### [WORK ORDER]
If a record holds a picture, please leave the picture out and copy the rest of the record exactly.

### [EXERCISE DATA]
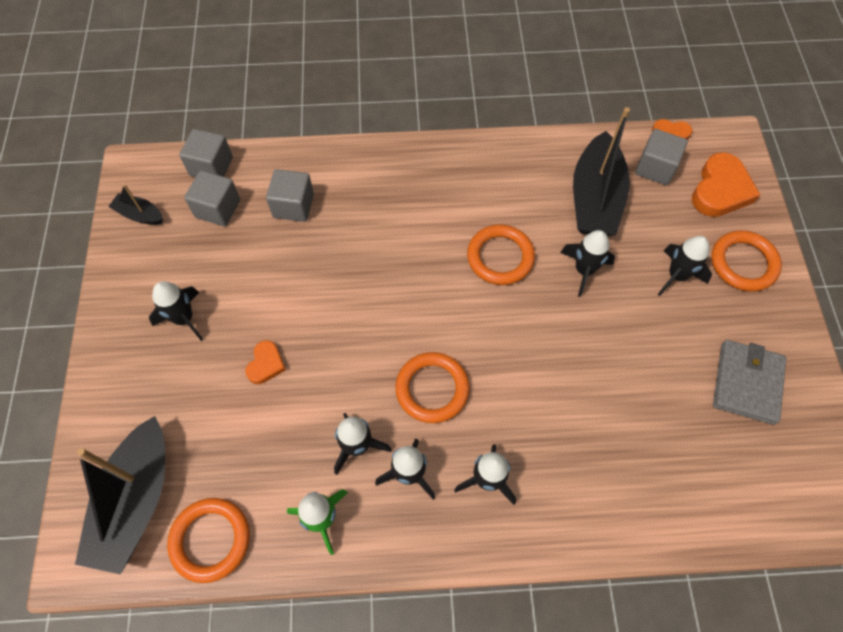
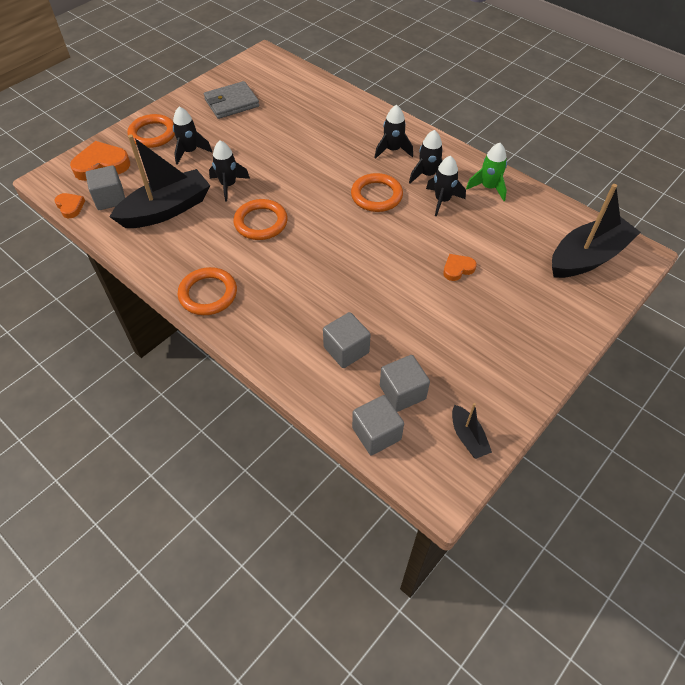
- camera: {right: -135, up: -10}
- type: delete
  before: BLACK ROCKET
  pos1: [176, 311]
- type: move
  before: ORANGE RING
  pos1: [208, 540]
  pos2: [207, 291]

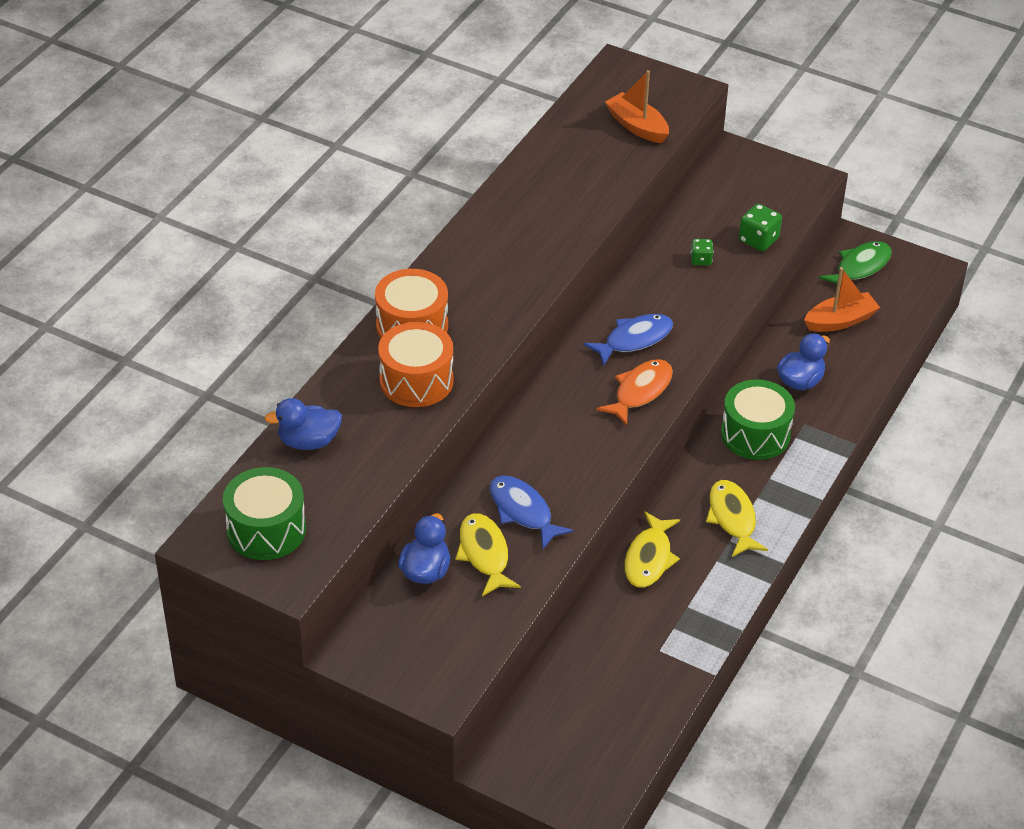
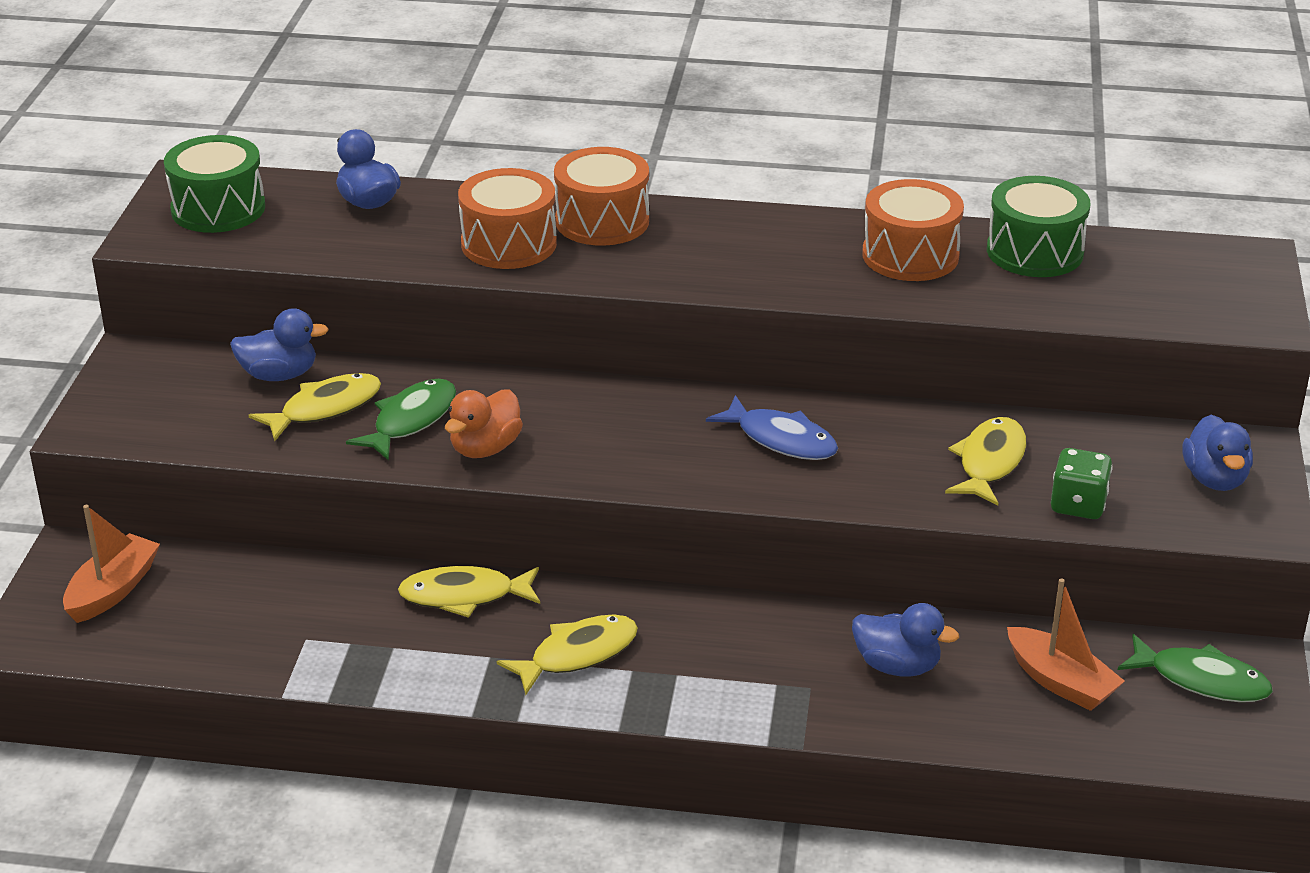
- camera: {right: 70, up: -10}
- type: delete
  before: ORANGE FISH
  pos1: [634, 392]
- type: insert
  after: ORANGE DUCK
  pos2: [484, 423]
- type: insert
  after: ORANGE DRUM
  pos2: [913, 230]
- type: insert
  after: BLUE DUCK
  pos2: [1217, 453]
- type: move
  before: ORANGE BOAT
  pos1: [637, 106]
  pos2: [111, 564]
- type: move
  before: GREEN DRUM
  pos1: [758, 419]
  pos2: [1039, 226]
- type: replace
  before: GREEN DICE
  after: YELLOW FISH
  pos1: [702, 252]
  pos2: [985, 461]
- type: recolor
  before: BLUE FISH
  after: GREEN FISH
  pos1: [532, 512]
  pos2: [401, 419]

### [WRITTEN ANSWER]
- camera: {right: -135, up: -10}
- type: delete
  before: BLACK ROCKET
  pos1: [176, 311]
- type: move
  before: ORANGE RING
  pos1: [208, 540]
  pos2: [207, 291]

- camera: {right: 70, up: -10}
- type: delete
  before: ORANGE FISH
  pos1: [634, 392]
- type: insert
  after: ORANGE DUCK
  pos2: [484, 423]
- type: insert
  after: ORANGE DRUM
  pos2: [913, 230]
- type: insert
  after: BLUE DUCK
  pos2: [1217, 453]
- type: move
  before: ORANGE BOAT
  pos1: [637, 106]
  pos2: [111, 564]
- type: move
  before: GREEN DRUM
  pos1: [758, 419]
  pos2: [1039, 226]
- type: replace
  before: GREEN DICE
  after: YELLOW FISH
  pos1: [702, 252]
  pos2: [985, 461]
- type: recolor
  before: BLUE FISH
  after: GREEN FISH
  pos1: [532, 512]
  pos2: [401, 419]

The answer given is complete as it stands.